### RECORDS TO USE

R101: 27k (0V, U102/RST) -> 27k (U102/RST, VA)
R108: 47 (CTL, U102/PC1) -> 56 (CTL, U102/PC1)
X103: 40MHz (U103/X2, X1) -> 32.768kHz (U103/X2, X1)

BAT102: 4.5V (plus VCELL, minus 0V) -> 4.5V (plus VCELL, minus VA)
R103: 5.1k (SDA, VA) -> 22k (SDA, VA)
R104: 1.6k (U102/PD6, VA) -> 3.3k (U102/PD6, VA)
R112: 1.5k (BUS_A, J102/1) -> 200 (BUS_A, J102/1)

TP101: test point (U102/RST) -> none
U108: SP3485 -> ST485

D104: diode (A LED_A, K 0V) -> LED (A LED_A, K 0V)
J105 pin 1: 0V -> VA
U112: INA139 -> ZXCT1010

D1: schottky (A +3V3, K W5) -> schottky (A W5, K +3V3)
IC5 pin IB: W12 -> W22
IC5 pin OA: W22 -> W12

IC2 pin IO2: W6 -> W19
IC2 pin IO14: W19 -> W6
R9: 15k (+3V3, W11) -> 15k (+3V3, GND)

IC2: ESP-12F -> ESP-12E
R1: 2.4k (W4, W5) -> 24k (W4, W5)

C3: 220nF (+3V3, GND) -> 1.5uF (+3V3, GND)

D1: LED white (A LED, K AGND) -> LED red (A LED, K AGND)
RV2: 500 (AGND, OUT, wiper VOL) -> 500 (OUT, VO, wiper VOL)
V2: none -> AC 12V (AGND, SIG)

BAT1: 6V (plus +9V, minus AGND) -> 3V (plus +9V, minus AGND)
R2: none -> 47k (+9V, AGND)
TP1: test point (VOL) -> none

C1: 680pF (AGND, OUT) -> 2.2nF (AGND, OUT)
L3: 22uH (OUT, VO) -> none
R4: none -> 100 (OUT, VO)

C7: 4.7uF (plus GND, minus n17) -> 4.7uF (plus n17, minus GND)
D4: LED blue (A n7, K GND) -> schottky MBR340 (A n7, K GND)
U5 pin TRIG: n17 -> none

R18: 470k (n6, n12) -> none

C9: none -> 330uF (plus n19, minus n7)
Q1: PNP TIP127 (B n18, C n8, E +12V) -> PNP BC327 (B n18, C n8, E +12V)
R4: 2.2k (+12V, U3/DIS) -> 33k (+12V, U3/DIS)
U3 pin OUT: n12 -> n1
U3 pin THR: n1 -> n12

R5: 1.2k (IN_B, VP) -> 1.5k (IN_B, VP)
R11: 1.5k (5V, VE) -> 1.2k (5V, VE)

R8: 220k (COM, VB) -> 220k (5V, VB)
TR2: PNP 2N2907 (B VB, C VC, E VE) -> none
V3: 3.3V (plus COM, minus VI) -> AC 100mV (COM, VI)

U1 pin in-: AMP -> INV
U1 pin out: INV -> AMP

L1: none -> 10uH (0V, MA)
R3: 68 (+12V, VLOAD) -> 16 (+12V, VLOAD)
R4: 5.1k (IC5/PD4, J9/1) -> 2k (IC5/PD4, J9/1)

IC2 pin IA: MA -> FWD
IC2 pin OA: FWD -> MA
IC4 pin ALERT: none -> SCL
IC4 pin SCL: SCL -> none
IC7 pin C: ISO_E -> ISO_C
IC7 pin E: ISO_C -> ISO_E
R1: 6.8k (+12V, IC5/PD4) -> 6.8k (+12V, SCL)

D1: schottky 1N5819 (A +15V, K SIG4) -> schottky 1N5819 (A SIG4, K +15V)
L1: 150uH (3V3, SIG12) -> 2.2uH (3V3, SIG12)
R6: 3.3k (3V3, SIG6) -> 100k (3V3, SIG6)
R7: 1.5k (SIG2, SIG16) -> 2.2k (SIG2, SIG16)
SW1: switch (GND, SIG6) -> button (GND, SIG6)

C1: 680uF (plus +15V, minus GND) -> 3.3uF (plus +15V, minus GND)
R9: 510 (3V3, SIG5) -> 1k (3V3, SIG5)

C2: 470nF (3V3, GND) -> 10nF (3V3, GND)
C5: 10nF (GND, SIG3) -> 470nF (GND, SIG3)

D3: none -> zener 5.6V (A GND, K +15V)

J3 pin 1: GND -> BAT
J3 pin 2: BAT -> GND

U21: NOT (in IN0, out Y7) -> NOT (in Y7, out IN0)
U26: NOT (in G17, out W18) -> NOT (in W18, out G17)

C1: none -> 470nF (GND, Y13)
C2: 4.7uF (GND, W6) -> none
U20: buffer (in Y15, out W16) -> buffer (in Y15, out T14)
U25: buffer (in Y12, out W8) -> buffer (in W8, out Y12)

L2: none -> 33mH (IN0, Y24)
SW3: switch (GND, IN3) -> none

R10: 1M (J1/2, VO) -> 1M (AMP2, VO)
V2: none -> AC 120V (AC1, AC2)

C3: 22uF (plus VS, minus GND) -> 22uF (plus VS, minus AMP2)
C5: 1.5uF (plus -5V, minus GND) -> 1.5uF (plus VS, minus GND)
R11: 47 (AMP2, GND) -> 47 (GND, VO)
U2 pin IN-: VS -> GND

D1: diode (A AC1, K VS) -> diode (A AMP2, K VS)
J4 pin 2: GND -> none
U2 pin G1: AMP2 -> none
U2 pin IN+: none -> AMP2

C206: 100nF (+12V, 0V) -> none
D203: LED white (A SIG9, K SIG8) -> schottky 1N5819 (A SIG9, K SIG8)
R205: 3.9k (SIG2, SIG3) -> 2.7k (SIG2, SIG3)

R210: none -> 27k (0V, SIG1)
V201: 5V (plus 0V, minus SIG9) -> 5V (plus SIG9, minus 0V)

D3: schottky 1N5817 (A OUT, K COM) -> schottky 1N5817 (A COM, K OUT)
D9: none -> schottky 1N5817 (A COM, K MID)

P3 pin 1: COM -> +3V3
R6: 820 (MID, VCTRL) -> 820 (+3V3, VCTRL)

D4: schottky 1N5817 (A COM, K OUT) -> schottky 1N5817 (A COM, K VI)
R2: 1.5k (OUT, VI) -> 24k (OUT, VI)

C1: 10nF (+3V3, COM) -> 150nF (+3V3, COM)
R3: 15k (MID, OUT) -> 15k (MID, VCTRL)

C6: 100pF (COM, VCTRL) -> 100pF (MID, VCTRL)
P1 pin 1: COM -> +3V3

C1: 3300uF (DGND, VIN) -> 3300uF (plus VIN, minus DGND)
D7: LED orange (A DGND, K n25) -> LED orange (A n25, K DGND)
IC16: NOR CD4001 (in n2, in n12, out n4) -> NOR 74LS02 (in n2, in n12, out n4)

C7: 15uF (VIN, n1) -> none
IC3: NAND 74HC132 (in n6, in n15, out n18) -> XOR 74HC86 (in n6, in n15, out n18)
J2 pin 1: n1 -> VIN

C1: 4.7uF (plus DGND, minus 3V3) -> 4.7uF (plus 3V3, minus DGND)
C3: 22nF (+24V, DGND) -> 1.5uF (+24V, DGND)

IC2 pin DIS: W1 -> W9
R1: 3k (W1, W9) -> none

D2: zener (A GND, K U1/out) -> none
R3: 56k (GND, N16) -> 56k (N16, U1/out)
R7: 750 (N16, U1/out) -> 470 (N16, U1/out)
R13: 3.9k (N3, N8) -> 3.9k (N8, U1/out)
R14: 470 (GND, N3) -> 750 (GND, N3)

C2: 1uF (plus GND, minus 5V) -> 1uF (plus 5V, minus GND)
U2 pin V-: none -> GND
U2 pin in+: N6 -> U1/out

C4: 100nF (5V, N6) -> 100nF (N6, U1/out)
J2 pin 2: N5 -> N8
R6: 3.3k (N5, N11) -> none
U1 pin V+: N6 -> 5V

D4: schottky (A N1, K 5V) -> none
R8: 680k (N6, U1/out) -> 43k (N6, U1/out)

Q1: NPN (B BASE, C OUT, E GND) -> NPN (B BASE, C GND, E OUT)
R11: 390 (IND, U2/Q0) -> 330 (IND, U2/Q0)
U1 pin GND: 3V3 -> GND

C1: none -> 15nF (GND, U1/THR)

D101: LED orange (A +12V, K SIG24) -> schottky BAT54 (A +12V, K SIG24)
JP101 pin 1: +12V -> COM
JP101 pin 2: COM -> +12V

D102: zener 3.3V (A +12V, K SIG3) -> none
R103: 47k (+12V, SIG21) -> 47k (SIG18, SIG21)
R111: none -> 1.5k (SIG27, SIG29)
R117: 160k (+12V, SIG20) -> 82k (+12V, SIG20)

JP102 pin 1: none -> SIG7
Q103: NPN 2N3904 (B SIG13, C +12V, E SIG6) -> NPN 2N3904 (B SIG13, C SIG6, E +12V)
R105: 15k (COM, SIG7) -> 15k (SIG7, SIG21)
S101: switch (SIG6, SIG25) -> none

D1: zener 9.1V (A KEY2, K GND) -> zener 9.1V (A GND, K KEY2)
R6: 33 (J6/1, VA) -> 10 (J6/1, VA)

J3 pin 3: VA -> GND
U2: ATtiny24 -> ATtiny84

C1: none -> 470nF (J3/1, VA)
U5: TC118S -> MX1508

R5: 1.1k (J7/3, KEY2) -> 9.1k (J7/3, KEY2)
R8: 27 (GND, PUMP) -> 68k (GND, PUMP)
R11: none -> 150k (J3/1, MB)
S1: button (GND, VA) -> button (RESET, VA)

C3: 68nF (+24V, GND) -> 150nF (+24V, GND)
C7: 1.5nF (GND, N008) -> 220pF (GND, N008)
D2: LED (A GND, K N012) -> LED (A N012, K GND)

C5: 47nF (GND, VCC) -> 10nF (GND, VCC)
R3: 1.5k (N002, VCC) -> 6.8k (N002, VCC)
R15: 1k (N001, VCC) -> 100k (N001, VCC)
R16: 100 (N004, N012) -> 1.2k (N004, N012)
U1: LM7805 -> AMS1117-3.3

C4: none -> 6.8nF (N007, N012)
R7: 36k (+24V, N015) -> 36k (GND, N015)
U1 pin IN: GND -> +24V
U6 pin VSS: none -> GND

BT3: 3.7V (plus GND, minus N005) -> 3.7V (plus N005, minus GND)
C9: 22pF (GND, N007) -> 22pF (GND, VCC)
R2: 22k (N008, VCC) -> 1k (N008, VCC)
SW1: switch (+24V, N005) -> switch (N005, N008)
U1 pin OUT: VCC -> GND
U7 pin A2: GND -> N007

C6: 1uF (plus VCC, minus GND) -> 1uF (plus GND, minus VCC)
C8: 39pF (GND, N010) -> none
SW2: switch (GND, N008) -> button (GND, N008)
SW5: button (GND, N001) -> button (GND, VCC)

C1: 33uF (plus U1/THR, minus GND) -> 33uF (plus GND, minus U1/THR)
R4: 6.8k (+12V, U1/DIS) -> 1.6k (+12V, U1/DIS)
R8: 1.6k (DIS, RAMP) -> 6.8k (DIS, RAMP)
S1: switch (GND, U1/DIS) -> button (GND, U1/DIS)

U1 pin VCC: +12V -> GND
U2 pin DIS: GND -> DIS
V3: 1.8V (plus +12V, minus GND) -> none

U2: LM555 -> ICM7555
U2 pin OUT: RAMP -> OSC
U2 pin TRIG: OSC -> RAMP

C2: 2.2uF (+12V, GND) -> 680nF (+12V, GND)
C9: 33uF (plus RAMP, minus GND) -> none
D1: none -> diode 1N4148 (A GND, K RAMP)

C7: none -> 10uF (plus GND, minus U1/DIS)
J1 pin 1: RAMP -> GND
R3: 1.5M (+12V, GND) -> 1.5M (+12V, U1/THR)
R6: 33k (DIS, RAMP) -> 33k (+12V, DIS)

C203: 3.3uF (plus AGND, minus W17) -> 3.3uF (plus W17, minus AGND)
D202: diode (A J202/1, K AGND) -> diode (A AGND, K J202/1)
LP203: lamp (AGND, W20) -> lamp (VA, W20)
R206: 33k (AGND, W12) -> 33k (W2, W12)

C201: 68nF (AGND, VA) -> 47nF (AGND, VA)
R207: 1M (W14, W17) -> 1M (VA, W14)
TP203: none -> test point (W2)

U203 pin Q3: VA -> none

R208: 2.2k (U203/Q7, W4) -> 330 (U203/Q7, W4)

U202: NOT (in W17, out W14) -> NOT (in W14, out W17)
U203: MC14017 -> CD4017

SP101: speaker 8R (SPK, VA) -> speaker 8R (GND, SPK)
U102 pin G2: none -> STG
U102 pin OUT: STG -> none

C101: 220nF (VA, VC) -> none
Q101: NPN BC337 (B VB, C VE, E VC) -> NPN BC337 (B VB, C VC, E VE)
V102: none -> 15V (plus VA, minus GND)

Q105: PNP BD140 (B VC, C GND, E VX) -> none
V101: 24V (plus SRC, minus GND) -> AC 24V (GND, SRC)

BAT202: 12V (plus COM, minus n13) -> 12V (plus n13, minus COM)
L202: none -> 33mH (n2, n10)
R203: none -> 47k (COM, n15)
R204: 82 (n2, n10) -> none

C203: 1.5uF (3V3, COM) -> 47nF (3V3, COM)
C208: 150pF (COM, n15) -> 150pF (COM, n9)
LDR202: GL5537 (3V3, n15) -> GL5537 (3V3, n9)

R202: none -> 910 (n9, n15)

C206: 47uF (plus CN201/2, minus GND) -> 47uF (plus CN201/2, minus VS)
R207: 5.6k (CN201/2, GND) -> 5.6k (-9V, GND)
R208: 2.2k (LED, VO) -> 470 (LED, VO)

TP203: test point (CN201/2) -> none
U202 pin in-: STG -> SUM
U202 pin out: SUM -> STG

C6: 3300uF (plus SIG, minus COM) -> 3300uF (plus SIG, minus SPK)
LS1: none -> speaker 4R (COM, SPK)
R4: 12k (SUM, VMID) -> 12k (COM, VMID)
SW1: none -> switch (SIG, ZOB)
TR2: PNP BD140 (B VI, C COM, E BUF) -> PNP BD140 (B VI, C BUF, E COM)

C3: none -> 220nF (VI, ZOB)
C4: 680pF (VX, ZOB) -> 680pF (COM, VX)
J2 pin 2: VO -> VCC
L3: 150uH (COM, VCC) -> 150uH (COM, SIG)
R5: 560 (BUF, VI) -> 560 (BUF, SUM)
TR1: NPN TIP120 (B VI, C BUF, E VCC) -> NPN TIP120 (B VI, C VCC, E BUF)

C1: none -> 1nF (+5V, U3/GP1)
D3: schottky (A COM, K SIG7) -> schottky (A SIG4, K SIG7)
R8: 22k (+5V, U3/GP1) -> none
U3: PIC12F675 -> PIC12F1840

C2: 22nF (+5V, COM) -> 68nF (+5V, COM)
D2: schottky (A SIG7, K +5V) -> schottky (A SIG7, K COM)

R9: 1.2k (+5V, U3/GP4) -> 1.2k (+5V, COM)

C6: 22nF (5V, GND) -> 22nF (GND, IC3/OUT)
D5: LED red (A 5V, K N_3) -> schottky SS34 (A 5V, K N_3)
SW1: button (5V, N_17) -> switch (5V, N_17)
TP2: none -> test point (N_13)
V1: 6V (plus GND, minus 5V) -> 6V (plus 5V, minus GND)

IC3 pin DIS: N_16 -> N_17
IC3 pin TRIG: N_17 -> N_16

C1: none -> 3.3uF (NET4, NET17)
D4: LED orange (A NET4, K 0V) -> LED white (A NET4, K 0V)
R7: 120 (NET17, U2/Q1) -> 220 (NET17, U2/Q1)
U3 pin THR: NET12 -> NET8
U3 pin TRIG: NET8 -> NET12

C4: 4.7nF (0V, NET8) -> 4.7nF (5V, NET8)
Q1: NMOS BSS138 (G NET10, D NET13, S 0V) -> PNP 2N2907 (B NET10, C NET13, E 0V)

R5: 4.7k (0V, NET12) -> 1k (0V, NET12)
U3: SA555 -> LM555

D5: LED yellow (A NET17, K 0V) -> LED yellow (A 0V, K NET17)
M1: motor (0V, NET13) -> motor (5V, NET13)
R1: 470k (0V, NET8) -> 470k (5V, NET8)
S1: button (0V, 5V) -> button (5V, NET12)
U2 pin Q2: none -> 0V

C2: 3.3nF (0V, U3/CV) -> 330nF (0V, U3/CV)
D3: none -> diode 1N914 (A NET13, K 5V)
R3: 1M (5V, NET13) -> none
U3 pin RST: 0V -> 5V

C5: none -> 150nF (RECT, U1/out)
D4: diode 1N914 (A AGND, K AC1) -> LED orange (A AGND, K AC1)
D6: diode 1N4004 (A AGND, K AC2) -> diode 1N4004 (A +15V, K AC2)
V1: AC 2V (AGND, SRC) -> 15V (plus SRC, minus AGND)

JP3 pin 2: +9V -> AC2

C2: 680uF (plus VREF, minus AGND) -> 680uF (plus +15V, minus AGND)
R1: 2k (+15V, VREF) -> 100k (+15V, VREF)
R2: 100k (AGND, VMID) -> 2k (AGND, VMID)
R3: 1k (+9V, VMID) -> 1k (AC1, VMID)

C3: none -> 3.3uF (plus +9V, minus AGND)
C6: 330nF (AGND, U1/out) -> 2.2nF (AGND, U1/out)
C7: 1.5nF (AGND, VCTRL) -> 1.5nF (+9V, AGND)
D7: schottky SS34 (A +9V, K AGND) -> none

######

→ **ABOUT THIS EXERCISE**:
Among the records above, extract exactly the lines from the line with "U3 pin RST: 0V -> 5V" to the line with "JP3 pin 2: +9V -> AC2", both lines included, and leave out the rest.

→ **ANSWER BOX**:
U3 pin RST: 0V -> 5V

C5: none -> 150nF (RECT, U1/out)
D4: diode 1N914 (A AGND, K AC1) -> LED orange (A AGND, K AC1)
D6: diode 1N4004 (A AGND, K AC2) -> diode 1N4004 (A +15V, K AC2)
V1: AC 2V (AGND, SRC) -> 15V (plus SRC, minus AGND)

JP3 pin 2: +9V -> AC2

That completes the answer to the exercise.